• [WHAT THE TASK REQUIRES]:
The entries are to be repeated exactly, with all pictures omitted.

• [INFORMATION PROVIDED]:
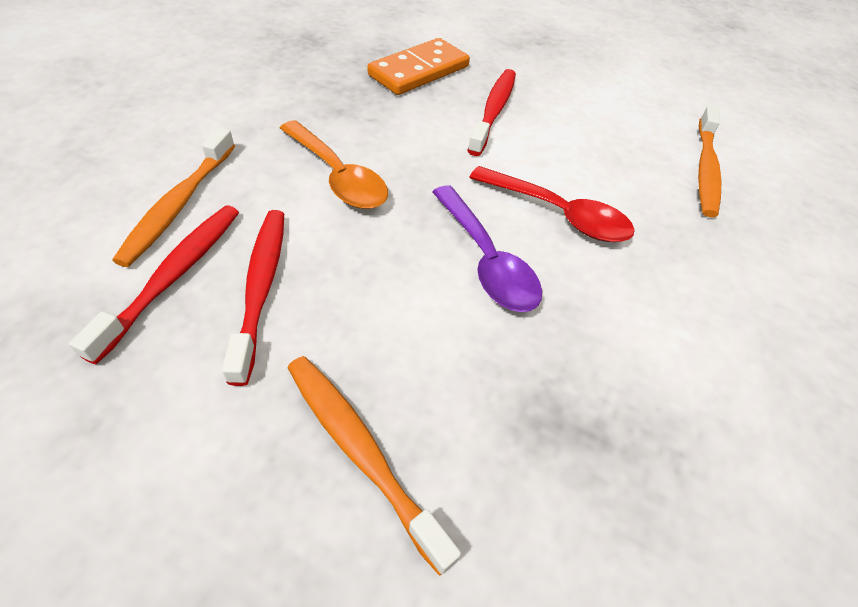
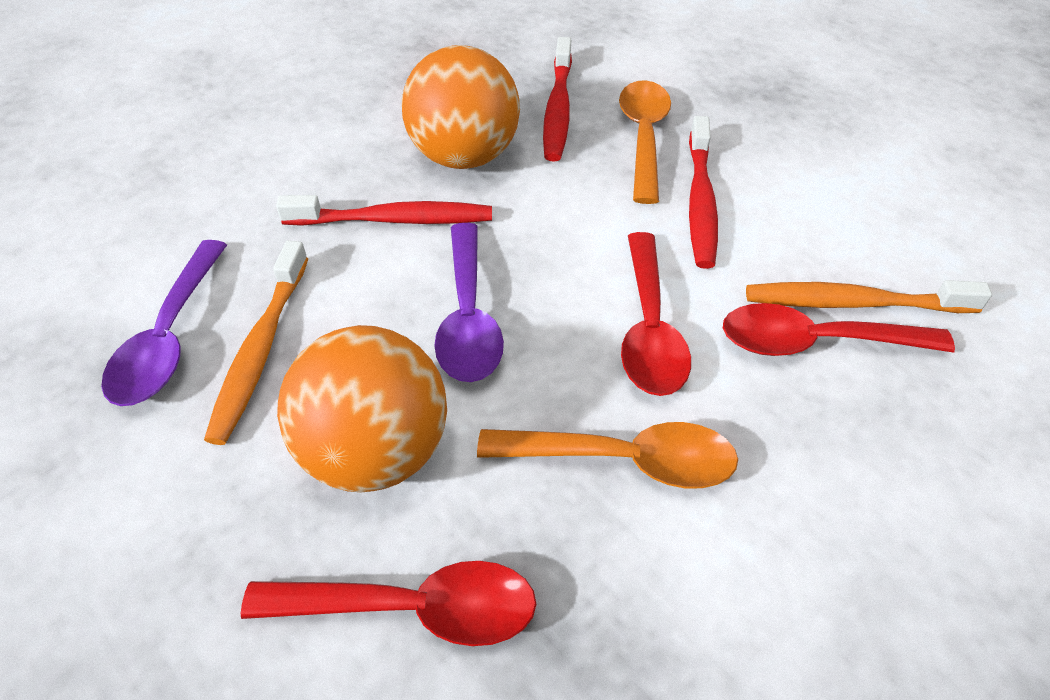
orange ball: 0 -> 2
orange domino: 1 -> 0
orange spoon: 1 -> 2
orange toothbrush: 3 -> 2
purple spoon: 1 -> 2
red spoon: 1 -> 3

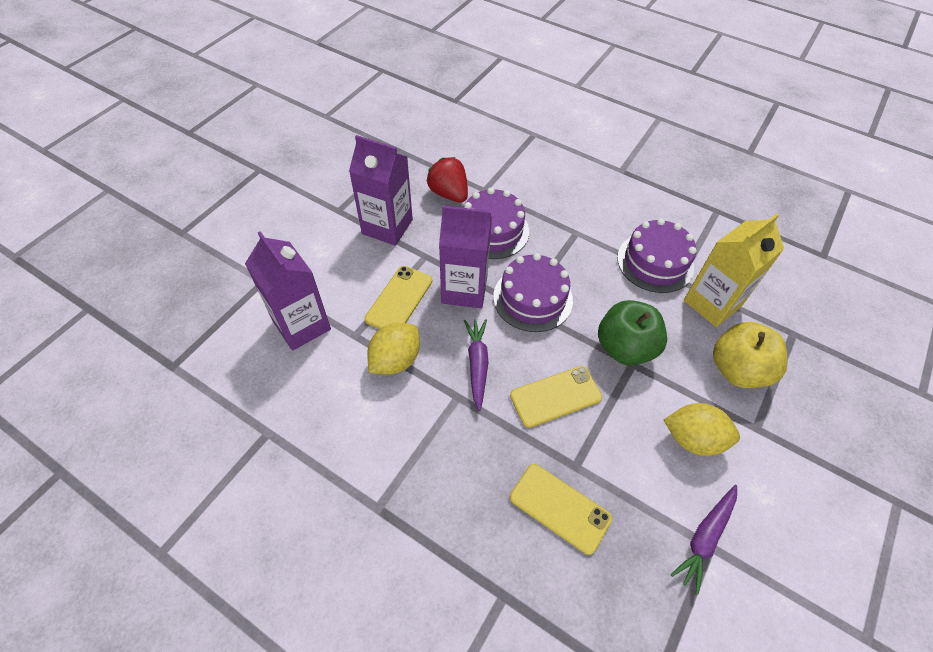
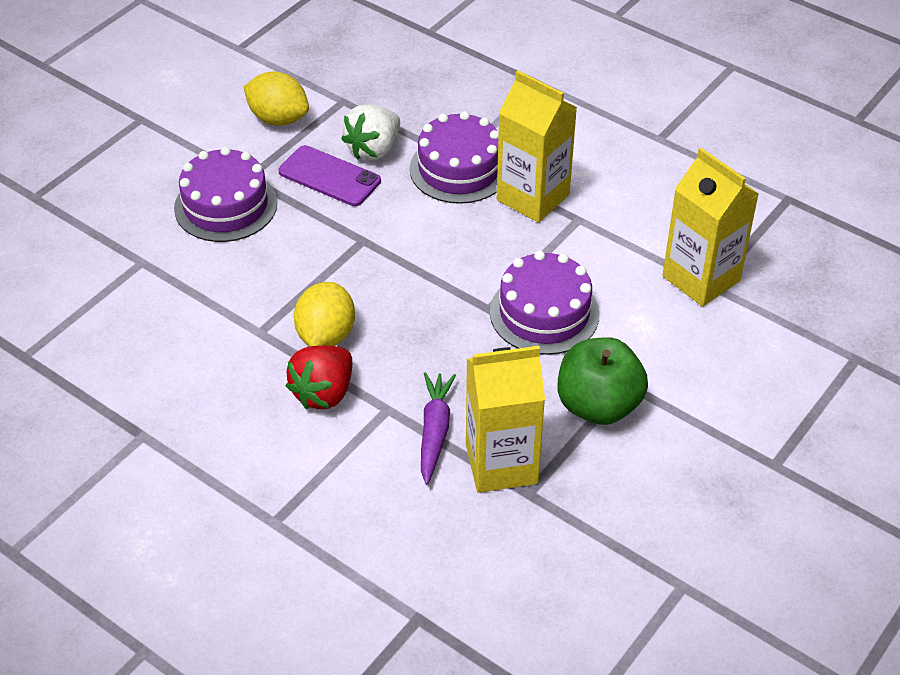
purple carrot: 2 -> 1
purple carton: 3 -> 0
purple phone: 0 -> 1
white strawberry: 0 -> 1
yellow apple: 1 -> 0
yellow carton: 1 -> 3
yellow phone: 3 -> 0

• [RESPONSE BOX]:
orange ball: 0 -> 2
orange domino: 1 -> 0
orange spoon: 1 -> 2
orange toothbrush: 3 -> 2
purple spoon: 1 -> 2
red spoon: 1 -> 3

purple carrot: 2 -> 1
purple carton: 3 -> 0
purple phone: 0 -> 1
white strawberry: 0 -> 1
yellow apple: 1 -> 0
yellow carton: 1 -> 3
yellow phone: 3 -> 0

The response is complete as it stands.